Scene comparison data »

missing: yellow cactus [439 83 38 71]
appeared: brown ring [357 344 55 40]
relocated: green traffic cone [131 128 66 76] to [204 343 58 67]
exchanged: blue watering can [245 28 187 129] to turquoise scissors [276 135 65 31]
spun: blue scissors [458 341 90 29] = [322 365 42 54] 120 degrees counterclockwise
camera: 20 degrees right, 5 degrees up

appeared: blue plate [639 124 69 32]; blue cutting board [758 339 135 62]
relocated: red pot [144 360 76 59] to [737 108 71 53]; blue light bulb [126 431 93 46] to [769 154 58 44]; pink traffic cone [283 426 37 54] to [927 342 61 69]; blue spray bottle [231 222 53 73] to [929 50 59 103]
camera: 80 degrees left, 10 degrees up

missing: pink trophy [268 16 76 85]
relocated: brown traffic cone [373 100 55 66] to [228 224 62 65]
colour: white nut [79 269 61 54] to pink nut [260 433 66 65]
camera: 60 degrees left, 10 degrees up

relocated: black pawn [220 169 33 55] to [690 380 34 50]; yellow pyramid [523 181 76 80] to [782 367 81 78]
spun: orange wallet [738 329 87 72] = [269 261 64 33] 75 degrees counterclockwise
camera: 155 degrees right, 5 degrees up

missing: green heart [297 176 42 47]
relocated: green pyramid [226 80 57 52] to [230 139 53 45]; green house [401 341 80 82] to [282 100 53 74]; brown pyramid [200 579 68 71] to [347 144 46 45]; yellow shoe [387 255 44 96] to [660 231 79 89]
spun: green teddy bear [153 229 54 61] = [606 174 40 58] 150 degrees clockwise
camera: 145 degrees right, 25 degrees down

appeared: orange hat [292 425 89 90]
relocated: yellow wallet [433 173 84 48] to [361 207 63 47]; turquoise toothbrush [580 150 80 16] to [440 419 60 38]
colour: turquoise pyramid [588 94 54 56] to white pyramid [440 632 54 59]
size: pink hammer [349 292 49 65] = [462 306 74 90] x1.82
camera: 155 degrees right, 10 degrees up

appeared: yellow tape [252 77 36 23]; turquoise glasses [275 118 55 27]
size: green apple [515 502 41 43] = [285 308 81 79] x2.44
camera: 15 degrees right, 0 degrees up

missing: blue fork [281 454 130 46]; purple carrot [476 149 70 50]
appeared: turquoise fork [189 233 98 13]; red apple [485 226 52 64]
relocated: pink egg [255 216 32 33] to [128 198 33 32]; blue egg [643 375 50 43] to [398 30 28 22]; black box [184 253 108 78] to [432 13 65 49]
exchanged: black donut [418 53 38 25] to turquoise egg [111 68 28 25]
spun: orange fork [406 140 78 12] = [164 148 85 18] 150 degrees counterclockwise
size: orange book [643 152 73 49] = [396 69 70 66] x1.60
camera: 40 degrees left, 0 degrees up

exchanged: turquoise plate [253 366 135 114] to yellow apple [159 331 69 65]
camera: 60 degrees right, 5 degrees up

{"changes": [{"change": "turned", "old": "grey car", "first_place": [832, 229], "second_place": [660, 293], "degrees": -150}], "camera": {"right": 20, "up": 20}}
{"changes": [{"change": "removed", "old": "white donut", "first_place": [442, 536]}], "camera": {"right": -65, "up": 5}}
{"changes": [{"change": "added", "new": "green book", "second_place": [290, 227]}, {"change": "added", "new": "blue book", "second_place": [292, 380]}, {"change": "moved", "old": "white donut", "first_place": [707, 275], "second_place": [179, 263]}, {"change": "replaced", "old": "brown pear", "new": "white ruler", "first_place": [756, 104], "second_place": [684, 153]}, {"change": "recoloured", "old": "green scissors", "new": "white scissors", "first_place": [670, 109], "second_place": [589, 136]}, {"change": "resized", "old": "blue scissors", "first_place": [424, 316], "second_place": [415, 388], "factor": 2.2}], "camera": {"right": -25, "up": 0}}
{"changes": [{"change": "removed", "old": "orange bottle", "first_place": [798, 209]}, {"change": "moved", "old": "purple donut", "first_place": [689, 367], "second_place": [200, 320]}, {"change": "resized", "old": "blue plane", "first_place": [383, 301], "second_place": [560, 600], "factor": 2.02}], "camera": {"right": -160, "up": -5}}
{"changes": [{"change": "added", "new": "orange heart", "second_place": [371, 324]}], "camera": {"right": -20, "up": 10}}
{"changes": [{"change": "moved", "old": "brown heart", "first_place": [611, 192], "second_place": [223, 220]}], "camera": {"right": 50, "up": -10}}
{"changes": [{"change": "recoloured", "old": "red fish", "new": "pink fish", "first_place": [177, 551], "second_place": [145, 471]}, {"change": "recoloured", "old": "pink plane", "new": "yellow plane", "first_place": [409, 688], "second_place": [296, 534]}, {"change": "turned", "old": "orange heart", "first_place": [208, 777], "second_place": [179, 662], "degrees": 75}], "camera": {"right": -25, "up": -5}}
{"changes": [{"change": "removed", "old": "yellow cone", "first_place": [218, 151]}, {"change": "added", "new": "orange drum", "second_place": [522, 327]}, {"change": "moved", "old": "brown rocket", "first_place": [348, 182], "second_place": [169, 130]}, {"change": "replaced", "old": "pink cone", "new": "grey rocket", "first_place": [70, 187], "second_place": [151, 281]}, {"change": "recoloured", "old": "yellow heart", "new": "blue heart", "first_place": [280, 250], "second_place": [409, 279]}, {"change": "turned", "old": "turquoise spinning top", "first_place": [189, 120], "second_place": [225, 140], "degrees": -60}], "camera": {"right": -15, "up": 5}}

EXERCISE OBJECTIVE » Among the lines above, which contain the word "book"? Copy every one.

SOLUTION TO THE EXERCISE »
size: orange book [643 152 73 49] = [396 69 70 66] x1.60
{"changes": [{"change": "added", "new": "green book", "second_place": [290, 227]}, {"change": "added", "new": "blue book", "second_place": [292, 380]}, {"change": "moved", "old": "white donut", "first_place": [707, 275], "second_place": [179, 263]}, {"change": "replaced", "old": "brown pear", "new": "white ruler", "first_place": [756, 104], "second_place": [684, 153]}, {"change": "recoloured", "old": "green scissors", "new": "white scissors", "first_place": [670, 109], "second_place": [589, 136]}, {"change": "resized", "old": "blue scissors", "first_place": [424, 316], "second_place": [415, 388], "factor": 2.2}], "camera": {"right": -25, "up": 0}}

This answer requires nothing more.